• _Problem details_
Working from the data below, write out exactly the lines from its first through the line that contains "was: plane in blue", both ends included and pictures omitted.

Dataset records

****

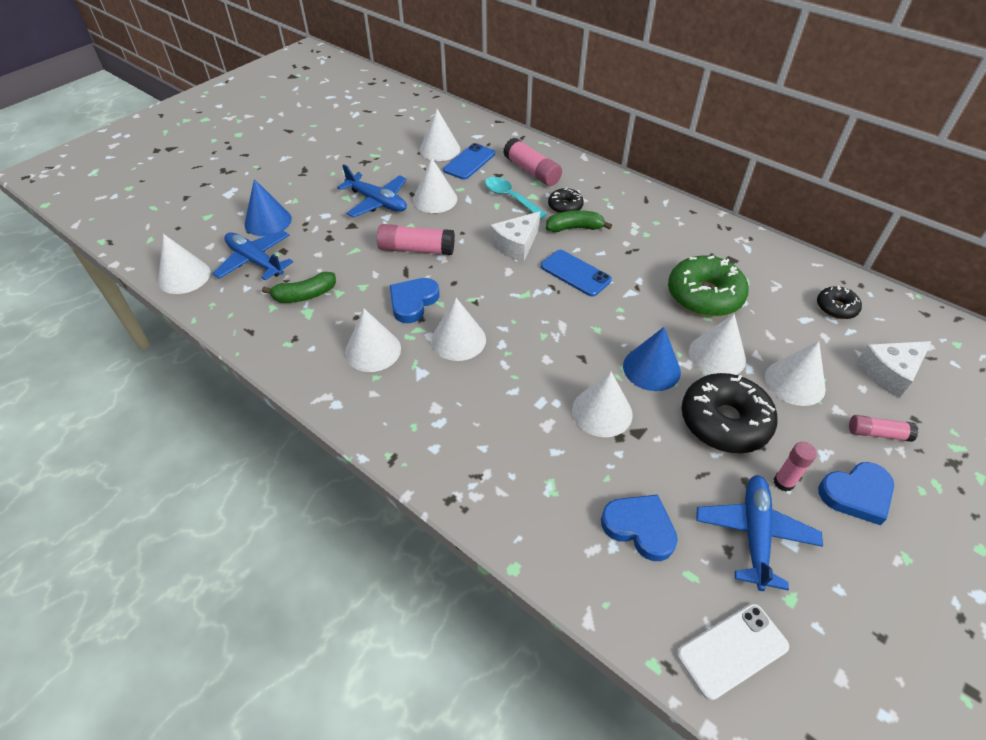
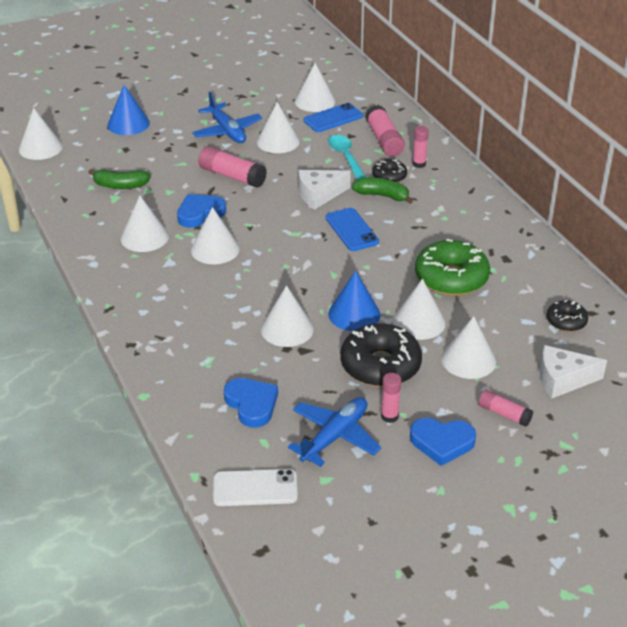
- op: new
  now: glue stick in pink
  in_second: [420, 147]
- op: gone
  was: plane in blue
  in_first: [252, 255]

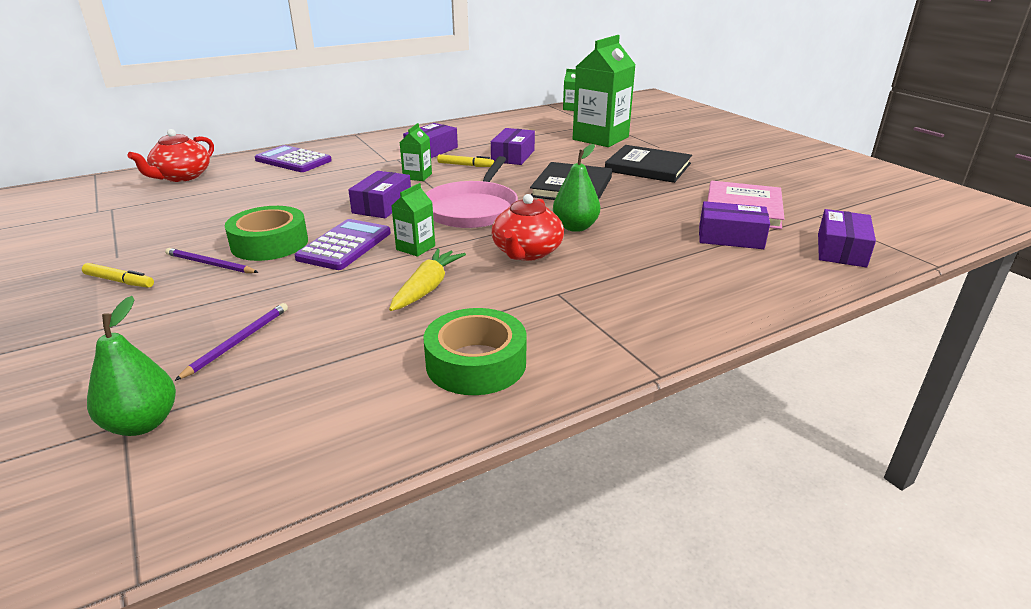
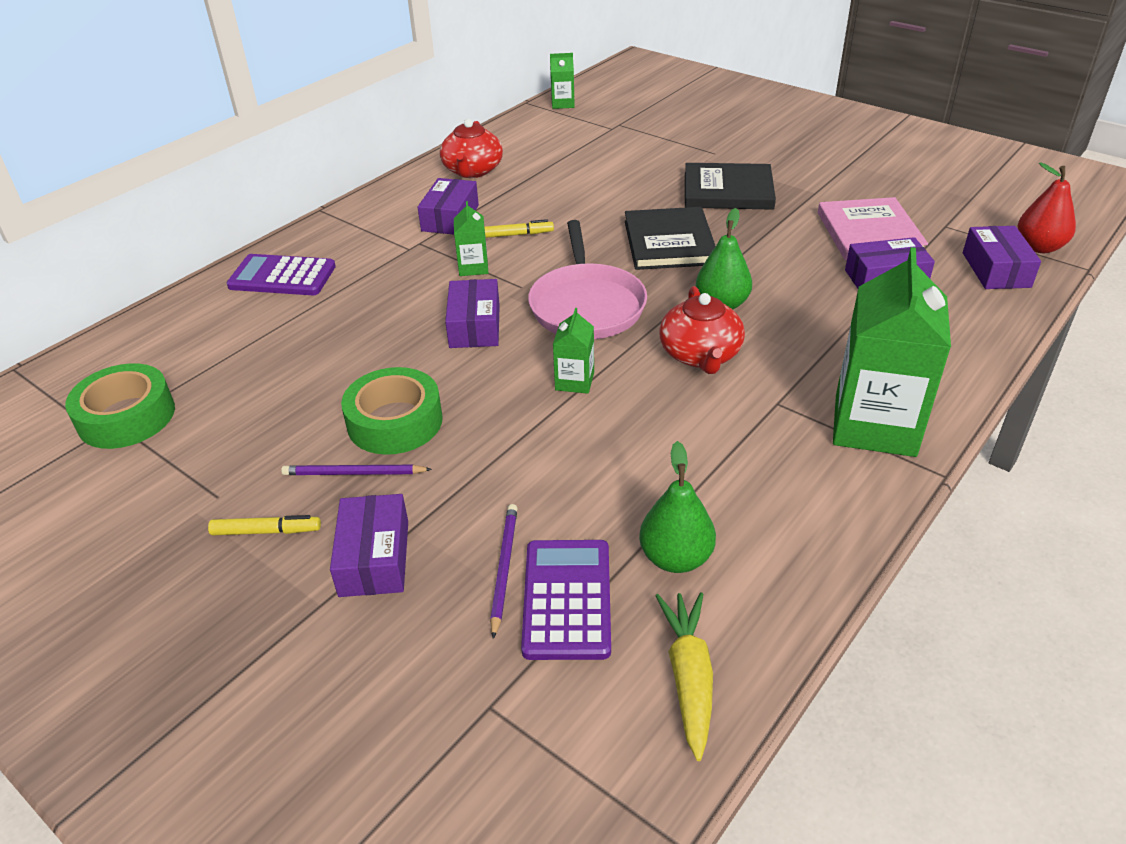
- op: shifted
  was: tape in green
  in_first: [475, 351]
  in_second: [120, 406]
- op: shifted
  was: box in purple
  in_first: [513, 146]
  in_second: [369, 545]
- op: shifted
  was: teapot in red
  in_first: [170, 155]
  in_second: [471, 148]
- op: shifted
  was: calculator in purple
  in_first: [343, 244]
  in_second: [566, 600]
- op: shifted
  was: pear in green
  in_first: [131, 366]
  in_second: [677, 507]
- op: shifted
  was: carrot in yellow
  in_first: [427, 279]
  in_second: [684, 676]
- op: shifted
  was: carton in green
  in_first: [604, 91]
  in_second: [892, 352]
- op: new
  now: pear in red
  in_second: [1047, 207]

****

• _Exercise result_
- op: new
  now: glue stick in pink
  in_second: [420, 147]
- op: gone
  was: plane in blue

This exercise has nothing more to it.